START Records shown

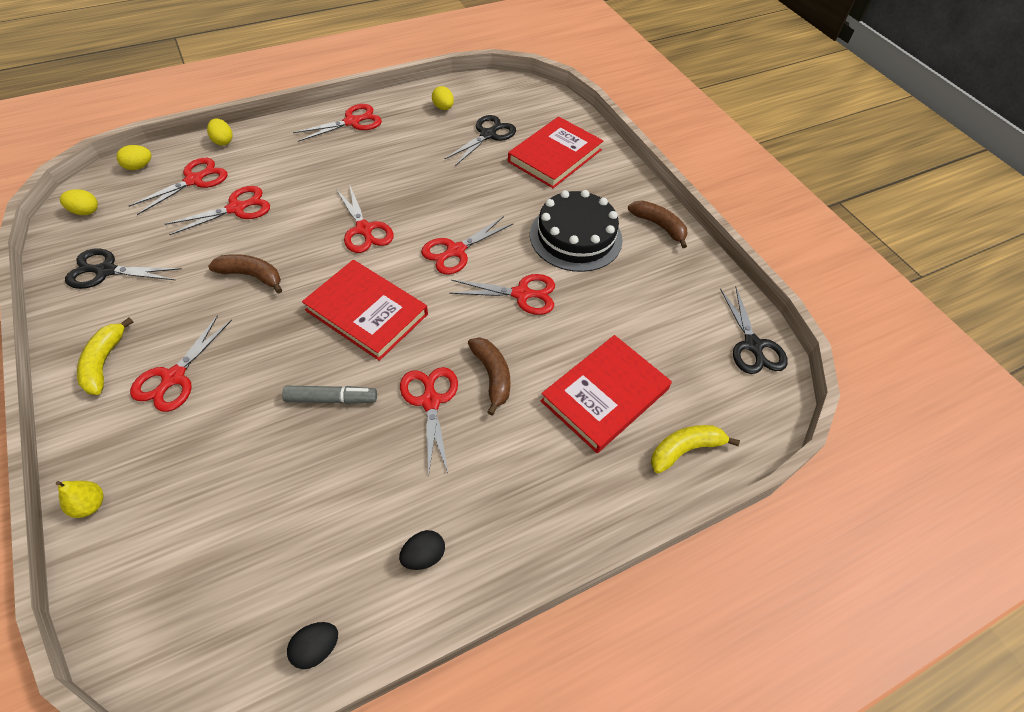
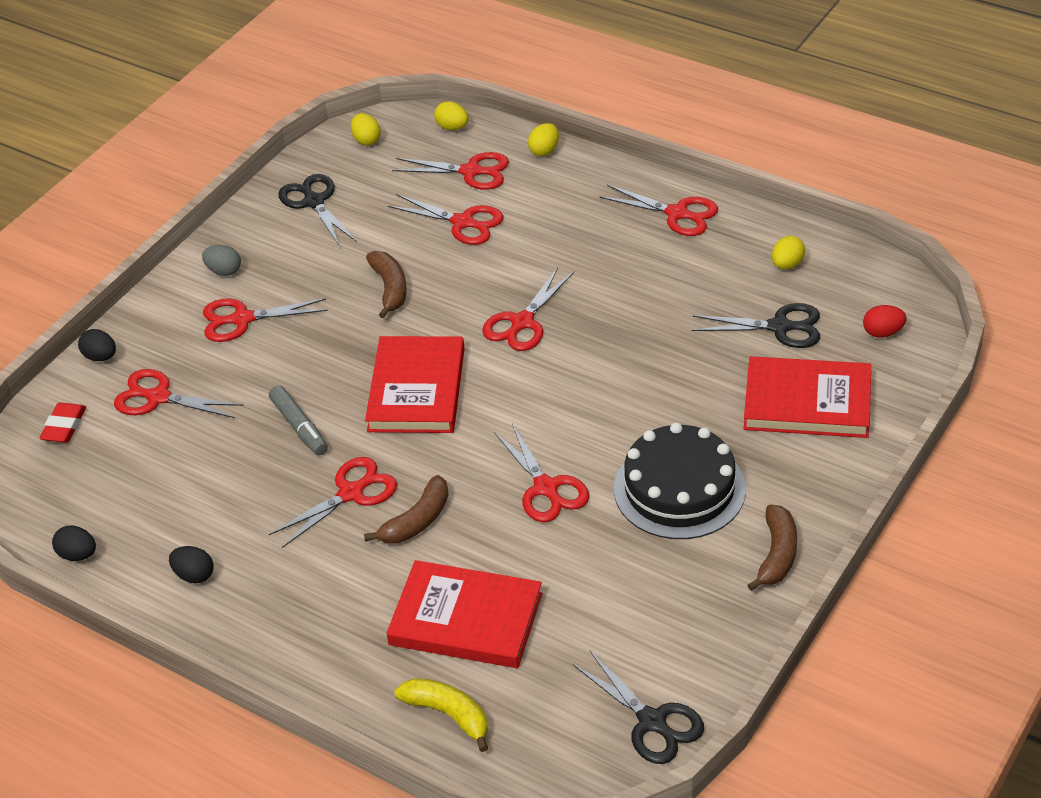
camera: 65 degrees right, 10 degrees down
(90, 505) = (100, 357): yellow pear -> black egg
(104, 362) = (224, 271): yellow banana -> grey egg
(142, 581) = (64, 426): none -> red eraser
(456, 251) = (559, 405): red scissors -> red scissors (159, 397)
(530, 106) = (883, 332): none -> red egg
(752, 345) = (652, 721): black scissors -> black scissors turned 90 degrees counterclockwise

END Records shown
START Records shown

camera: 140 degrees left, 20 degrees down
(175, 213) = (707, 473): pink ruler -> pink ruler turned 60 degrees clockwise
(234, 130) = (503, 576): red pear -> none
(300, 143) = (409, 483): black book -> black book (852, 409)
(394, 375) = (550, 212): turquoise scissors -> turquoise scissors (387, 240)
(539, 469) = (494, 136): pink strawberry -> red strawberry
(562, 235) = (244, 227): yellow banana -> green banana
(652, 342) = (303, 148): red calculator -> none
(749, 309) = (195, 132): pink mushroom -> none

END Records shown

Extract from the material all lines containing the string "black".

(90, 505) = (100, 357): yellow pear -> black egg
(752, 345) = (652, 721): black scissors -> black scissors turned 90 degrees counterclockwise
(300, 143) = (409, 483): black book -> black book (852, 409)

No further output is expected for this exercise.